WORK ITEM :: Using the data below, return the stretch from the line that contains "orange brick I11" through the line that contains "blue brick A7 level 1 -> none", both included, exactly as it stands and nothing beyond it.

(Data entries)
----------------------------------------

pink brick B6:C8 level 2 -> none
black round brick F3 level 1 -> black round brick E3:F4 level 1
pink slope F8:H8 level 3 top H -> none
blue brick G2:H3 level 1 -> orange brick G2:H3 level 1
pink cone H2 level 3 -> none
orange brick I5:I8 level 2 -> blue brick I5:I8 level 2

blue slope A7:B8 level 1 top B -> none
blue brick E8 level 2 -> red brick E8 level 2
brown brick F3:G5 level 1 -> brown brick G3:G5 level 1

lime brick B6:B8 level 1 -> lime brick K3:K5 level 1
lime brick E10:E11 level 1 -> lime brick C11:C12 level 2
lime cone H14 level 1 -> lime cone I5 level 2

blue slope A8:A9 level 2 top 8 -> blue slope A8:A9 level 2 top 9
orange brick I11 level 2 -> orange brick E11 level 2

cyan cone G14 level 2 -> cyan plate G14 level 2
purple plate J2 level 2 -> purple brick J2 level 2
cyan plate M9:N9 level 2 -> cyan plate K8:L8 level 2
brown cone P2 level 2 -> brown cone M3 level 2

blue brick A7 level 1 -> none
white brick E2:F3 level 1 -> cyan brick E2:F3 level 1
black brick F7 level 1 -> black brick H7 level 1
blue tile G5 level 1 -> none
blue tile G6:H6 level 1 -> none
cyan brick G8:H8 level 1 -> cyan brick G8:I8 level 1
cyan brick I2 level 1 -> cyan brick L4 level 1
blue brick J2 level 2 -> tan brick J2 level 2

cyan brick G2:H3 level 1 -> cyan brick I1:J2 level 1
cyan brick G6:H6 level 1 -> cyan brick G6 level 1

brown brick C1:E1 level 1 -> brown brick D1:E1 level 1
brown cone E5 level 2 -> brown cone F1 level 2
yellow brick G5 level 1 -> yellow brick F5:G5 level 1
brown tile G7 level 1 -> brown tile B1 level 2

----------------------------------------

RESPONSE AREA ::
orange brick I11 level 2 -> orange brick E11 level 2

cyan cone G14 level 2 -> cyan plate G14 level 2
purple plate J2 level 2 -> purple brick J2 level 2
cyan plate M9:N9 level 2 -> cyan plate K8:L8 level 2
brown cone P2 level 2 -> brown cone M3 level 2

blue brick A7 level 1 -> none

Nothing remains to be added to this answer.